Action item :: Copy all lines below that use the word "brown".

Input data ::
┌──

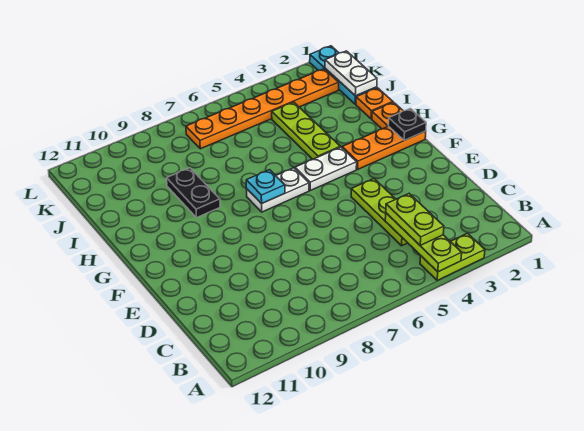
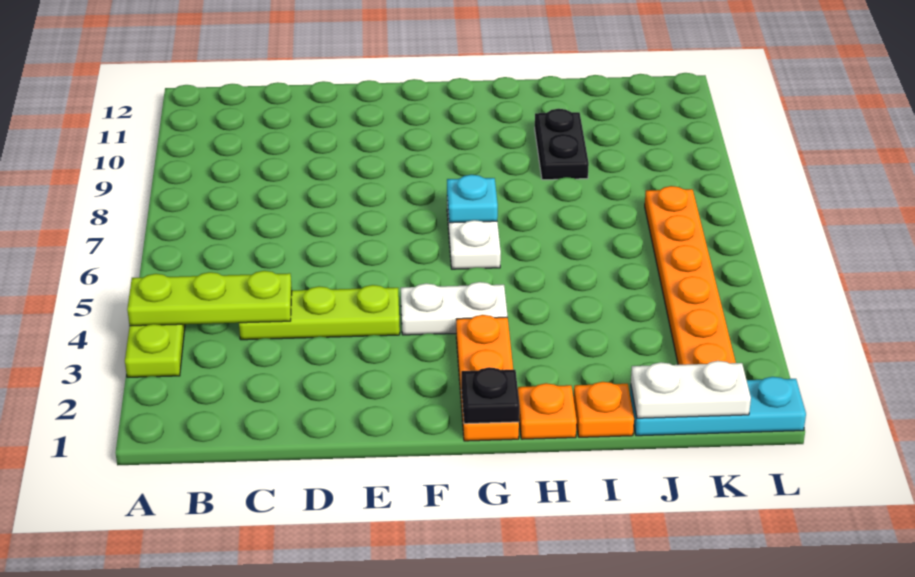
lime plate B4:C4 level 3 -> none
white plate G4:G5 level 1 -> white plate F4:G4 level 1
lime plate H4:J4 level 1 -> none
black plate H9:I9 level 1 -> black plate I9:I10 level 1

└──
┌──

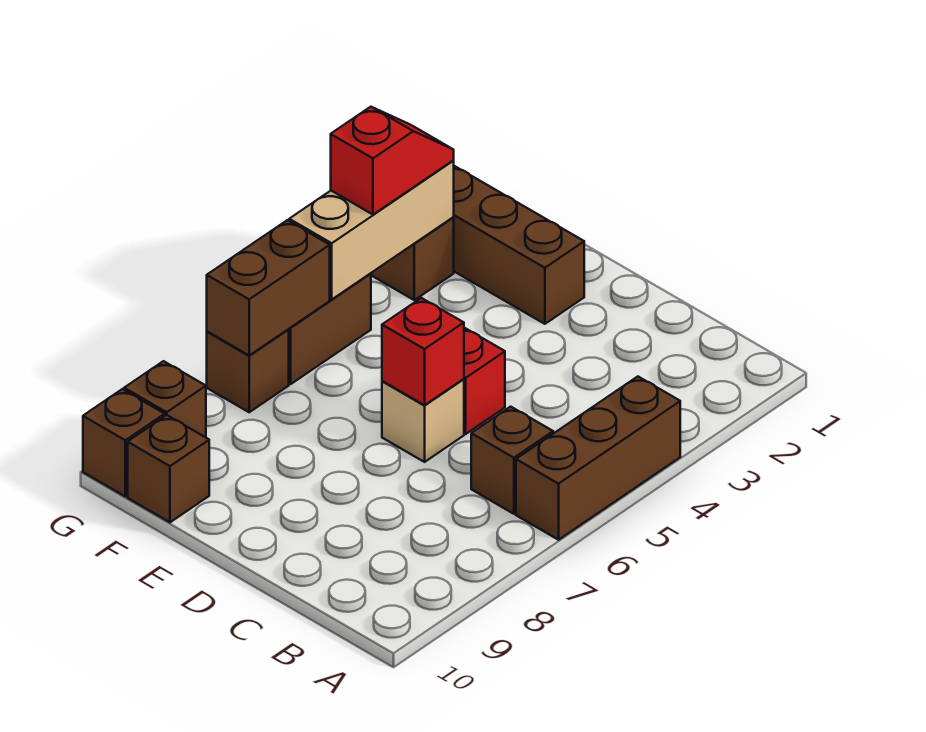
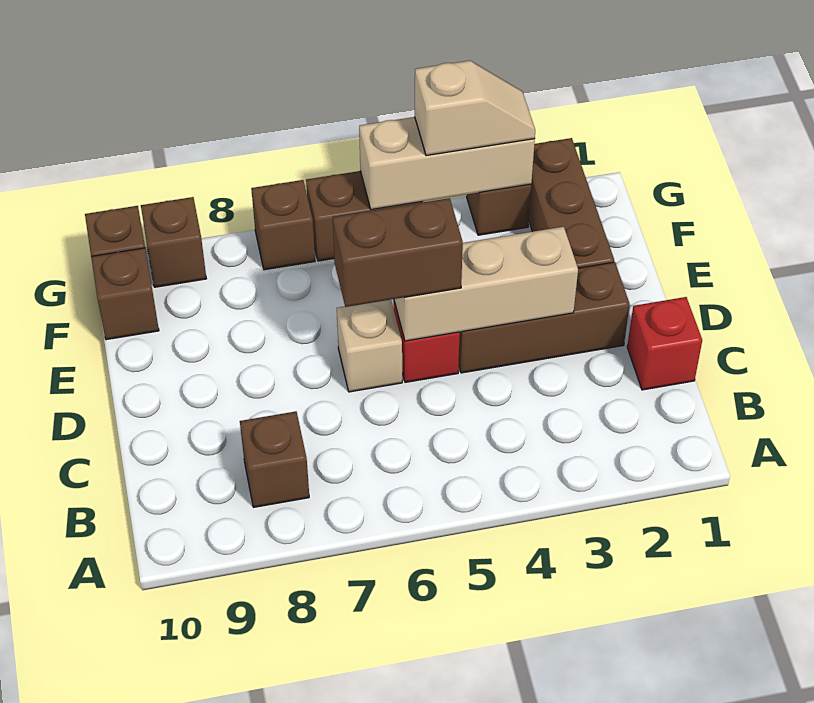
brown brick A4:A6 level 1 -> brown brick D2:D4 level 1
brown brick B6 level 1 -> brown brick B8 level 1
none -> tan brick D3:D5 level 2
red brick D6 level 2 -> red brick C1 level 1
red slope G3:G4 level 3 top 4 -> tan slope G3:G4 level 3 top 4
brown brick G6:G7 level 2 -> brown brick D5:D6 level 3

└──

Answer section ::
brown brick A4:A6 level 1 -> brown brick D2:D4 level 1
brown brick B6 level 1 -> brown brick B8 level 1
brown brick G6:G7 level 2 -> brown brick D5:D6 level 3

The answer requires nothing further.